What is expected> List the lines of this listing that hold the word "DGND".

Data records>
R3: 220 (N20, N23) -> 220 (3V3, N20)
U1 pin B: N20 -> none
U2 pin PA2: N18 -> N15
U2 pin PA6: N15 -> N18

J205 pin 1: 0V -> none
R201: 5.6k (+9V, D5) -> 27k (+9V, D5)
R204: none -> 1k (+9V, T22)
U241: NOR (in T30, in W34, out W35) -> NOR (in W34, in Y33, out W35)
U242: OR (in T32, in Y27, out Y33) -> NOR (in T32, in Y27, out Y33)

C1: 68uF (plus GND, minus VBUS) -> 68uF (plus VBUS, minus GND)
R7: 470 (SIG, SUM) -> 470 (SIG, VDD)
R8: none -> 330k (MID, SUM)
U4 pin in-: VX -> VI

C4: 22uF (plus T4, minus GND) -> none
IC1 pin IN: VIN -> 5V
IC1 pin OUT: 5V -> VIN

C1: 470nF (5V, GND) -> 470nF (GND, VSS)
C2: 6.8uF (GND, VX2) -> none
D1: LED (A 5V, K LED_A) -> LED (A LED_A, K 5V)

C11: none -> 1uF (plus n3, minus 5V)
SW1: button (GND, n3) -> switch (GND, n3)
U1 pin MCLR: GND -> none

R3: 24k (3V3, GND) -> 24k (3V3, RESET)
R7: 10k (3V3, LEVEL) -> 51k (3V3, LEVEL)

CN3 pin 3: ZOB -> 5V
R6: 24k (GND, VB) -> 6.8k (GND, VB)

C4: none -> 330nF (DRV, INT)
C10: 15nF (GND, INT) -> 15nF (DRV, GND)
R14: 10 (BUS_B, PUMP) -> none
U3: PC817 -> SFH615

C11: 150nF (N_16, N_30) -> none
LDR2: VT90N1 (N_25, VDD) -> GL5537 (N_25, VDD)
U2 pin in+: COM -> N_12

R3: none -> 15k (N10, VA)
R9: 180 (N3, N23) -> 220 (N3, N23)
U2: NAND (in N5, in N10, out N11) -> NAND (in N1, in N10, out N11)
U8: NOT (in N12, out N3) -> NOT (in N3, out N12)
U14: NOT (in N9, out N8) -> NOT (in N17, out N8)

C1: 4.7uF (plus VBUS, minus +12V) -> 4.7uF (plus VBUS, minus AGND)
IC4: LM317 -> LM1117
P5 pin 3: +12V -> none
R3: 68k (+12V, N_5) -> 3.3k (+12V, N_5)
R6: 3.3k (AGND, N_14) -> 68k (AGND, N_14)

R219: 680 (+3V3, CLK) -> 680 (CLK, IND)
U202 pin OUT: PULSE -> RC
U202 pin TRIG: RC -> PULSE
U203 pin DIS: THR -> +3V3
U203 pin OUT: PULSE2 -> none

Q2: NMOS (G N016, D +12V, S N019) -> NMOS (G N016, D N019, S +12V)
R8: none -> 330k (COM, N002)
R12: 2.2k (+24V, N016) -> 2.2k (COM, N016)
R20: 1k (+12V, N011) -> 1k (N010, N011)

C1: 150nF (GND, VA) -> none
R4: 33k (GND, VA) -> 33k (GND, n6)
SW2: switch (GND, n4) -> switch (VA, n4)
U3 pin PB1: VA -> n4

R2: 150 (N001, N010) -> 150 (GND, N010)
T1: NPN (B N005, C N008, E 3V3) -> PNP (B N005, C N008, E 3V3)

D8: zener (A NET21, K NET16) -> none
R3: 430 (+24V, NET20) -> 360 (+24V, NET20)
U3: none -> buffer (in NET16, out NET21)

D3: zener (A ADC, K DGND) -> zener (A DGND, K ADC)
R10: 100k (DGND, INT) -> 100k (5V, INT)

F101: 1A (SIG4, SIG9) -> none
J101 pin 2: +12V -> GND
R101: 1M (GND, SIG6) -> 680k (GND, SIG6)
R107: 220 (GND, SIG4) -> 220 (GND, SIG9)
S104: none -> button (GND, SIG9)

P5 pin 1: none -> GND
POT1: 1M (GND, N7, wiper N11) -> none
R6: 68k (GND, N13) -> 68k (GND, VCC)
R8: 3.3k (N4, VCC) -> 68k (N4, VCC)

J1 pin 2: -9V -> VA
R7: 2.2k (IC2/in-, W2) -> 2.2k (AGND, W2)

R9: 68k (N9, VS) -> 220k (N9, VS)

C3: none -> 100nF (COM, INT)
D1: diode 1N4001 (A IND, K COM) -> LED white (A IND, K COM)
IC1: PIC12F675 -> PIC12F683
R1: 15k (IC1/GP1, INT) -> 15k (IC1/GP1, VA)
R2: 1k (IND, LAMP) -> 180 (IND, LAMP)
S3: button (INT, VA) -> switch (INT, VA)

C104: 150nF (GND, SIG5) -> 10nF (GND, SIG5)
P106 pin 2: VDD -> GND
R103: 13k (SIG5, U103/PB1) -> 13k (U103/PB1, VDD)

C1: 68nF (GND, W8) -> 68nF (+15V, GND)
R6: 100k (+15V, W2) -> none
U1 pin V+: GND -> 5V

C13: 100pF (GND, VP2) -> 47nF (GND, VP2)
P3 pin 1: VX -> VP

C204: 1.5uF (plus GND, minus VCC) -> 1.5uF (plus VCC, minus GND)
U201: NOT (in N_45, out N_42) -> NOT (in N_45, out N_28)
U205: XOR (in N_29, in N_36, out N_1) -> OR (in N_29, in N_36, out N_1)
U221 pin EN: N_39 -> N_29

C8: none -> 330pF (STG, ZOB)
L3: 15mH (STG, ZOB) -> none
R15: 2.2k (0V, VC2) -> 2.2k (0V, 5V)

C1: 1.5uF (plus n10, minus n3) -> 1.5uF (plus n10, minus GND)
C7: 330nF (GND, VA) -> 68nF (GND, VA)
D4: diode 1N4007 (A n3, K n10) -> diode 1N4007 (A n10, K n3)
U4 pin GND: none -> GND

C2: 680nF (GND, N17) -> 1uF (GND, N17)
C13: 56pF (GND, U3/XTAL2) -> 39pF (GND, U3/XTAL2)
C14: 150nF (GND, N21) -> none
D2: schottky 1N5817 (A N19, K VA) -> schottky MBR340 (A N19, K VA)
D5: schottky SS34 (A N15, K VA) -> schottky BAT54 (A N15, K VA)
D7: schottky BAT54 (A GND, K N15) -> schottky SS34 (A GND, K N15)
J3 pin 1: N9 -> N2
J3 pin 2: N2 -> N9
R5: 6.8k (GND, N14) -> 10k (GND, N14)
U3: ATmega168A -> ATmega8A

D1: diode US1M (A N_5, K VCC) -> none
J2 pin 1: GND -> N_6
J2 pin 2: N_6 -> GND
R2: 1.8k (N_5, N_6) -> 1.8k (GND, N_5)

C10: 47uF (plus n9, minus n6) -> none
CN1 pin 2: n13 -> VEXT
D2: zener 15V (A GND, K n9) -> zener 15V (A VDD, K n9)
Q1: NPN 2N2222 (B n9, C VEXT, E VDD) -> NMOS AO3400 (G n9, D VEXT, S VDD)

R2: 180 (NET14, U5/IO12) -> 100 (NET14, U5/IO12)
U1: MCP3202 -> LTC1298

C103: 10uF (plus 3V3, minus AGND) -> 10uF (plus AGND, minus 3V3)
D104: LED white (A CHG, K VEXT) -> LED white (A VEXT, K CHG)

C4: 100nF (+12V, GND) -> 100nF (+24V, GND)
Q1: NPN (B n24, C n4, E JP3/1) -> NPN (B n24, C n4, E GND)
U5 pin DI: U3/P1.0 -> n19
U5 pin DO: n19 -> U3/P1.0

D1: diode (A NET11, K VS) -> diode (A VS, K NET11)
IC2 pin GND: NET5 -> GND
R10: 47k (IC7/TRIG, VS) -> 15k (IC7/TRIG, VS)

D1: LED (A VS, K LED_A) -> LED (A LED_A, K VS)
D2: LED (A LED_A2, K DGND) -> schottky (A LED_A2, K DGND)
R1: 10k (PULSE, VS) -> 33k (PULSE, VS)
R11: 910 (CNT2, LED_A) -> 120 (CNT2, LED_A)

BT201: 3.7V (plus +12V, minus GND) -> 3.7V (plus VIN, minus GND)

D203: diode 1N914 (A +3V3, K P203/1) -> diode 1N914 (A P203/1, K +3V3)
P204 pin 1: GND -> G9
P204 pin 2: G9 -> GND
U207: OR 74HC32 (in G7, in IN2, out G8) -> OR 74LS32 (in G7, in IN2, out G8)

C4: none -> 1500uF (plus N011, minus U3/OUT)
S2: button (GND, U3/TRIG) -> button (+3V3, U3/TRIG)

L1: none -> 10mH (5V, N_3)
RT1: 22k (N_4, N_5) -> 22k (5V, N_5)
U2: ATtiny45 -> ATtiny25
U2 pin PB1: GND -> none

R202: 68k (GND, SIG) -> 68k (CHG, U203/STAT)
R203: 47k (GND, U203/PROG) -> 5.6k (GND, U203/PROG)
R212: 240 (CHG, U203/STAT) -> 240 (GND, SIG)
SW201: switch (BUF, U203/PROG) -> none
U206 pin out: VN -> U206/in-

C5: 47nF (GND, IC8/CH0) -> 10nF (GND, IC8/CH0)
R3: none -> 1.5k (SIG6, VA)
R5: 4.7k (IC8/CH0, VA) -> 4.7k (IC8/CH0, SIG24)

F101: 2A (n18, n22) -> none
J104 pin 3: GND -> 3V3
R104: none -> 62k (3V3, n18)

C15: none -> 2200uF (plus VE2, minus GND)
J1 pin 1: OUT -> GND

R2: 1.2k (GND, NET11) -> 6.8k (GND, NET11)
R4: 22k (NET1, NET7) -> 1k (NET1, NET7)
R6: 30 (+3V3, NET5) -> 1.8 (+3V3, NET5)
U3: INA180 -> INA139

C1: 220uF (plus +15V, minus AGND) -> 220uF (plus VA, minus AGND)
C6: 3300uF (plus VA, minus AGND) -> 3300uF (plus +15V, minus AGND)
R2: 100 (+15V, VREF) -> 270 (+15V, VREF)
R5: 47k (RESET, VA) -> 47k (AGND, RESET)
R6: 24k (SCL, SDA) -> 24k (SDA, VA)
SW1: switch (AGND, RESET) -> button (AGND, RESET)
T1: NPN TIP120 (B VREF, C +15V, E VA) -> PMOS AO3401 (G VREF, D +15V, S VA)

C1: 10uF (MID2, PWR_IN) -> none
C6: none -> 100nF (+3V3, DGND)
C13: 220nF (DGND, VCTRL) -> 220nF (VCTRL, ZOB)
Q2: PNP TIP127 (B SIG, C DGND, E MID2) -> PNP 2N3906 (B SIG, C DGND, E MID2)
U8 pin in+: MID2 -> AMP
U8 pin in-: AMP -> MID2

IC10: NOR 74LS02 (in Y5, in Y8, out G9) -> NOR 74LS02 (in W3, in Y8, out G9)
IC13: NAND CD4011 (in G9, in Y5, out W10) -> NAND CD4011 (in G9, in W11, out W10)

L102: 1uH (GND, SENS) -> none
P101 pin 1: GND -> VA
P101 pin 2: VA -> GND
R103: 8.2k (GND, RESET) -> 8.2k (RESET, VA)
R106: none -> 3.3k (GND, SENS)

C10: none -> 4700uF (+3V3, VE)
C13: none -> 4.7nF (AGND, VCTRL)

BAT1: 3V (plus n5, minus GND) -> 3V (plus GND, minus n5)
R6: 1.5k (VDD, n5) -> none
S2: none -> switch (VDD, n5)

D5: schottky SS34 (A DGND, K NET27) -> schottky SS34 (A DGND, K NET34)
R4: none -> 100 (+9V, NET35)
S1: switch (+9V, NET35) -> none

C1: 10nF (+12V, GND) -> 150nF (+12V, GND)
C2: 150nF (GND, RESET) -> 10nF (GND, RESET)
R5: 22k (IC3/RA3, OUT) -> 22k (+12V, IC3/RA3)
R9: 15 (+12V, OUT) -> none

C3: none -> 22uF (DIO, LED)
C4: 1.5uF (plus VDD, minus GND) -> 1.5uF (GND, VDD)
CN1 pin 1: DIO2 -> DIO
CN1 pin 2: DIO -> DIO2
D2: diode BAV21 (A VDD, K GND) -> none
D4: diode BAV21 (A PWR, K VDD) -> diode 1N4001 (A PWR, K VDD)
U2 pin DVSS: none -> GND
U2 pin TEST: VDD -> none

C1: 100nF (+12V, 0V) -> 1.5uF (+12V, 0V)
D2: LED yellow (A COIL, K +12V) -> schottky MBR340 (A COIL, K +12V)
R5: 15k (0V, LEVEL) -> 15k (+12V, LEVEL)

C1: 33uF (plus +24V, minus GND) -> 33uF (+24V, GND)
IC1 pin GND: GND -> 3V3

Response to the exercise>
D3: zener (A ADC, K DGND) -> zener (A DGND, K ADC)
R10: 100k (DGND, INT) -> 100k (5V, INT)
D2: LED (A LED_A2, K DGND) -> schottky (A LED_A2, K DGND)
C6: none -> 100nF (+3V3, DGND)
C13: 220nF (DGND, VCTRL) -> 220nF (VCTRL, ZOB)
Q2: PNP TIP127 (B SIG, C DGND, E MID2) -> PNP 2N3906 (B SIG, C DGND, E MID2)
D5: schottky SS34 (A DGND, K NET27) -> schottky SS34 (A DGND, K NET34)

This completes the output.